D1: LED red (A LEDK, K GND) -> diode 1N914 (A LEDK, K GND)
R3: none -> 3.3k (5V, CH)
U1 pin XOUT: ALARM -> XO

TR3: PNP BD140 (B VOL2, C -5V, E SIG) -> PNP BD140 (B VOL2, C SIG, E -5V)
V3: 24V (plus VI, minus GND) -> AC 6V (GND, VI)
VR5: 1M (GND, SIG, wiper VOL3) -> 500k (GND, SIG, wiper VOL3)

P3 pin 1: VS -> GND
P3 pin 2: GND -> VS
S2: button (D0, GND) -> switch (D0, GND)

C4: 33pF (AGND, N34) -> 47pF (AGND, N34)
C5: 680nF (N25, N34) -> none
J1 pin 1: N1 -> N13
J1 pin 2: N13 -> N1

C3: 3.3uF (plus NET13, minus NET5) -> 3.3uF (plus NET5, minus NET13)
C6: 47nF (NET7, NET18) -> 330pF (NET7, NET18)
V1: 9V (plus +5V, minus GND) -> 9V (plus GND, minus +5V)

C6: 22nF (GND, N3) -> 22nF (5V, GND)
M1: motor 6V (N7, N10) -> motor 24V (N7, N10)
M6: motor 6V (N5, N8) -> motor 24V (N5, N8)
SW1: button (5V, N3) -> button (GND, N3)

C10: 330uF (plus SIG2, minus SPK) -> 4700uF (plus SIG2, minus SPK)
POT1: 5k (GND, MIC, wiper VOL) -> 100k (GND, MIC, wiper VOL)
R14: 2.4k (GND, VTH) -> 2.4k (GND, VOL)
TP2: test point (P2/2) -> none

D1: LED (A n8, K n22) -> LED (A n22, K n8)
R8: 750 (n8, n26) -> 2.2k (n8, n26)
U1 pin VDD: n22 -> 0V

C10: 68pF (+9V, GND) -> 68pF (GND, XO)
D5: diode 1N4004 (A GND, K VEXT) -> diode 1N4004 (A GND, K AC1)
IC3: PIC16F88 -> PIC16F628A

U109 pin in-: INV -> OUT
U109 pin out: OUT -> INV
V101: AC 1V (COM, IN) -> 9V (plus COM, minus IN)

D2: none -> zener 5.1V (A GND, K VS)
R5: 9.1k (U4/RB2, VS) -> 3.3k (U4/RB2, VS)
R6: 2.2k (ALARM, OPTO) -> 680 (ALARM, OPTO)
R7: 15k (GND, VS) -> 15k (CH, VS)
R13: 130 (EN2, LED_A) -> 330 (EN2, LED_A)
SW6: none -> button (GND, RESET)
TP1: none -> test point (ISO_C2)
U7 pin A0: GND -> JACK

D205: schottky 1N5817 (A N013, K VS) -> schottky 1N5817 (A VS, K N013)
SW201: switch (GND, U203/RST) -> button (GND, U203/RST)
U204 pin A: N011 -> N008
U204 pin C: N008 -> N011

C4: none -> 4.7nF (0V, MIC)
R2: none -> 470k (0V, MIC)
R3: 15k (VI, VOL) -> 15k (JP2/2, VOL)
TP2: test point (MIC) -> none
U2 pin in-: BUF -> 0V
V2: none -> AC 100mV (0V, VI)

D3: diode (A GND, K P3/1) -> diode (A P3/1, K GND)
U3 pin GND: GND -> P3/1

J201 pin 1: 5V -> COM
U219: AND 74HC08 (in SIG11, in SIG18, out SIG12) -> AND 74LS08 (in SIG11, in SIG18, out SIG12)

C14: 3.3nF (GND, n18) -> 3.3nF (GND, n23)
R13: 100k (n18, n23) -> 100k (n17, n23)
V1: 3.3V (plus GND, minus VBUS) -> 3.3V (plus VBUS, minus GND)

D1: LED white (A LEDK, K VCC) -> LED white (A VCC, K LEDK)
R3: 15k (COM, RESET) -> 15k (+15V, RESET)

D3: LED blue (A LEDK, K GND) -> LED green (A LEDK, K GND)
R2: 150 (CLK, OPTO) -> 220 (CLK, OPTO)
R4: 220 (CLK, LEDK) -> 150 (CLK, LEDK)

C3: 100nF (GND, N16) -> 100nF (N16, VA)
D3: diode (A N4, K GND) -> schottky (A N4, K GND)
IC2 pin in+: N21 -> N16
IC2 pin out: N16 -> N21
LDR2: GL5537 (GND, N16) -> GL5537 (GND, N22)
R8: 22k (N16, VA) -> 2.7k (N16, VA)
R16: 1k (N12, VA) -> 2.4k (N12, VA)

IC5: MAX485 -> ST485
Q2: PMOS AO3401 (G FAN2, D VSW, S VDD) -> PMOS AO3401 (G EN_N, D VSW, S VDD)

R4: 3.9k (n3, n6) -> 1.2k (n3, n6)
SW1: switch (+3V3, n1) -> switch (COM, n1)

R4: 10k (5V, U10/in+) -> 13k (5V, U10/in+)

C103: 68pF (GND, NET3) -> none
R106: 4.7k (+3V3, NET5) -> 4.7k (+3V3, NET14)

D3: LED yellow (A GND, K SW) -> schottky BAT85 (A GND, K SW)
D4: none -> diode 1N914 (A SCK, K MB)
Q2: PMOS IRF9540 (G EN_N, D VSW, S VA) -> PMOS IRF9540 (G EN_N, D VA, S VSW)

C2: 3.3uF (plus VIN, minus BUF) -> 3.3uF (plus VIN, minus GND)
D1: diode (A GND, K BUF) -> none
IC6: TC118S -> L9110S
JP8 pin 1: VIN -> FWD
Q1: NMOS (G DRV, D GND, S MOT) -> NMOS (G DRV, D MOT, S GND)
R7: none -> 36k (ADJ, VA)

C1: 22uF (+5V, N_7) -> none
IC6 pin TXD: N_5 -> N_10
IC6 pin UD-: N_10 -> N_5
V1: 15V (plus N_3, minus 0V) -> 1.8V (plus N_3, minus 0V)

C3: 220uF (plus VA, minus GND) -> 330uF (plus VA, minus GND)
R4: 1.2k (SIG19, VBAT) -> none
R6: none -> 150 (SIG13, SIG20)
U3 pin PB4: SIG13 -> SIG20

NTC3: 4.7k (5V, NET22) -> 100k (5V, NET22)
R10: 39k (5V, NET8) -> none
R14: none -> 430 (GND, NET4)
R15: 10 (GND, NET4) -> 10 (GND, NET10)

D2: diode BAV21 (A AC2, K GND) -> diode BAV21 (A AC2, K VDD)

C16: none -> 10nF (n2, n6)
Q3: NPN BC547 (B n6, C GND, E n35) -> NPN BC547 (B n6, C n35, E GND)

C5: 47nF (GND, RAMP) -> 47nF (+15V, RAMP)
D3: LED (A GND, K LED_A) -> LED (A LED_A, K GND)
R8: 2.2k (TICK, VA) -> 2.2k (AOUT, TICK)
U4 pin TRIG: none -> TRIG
***
§ **Task objective**
Each line of the data that includes "OPTO" counts once; say how many there are, giving nothing but the number.

§ **Response to the exercise**
2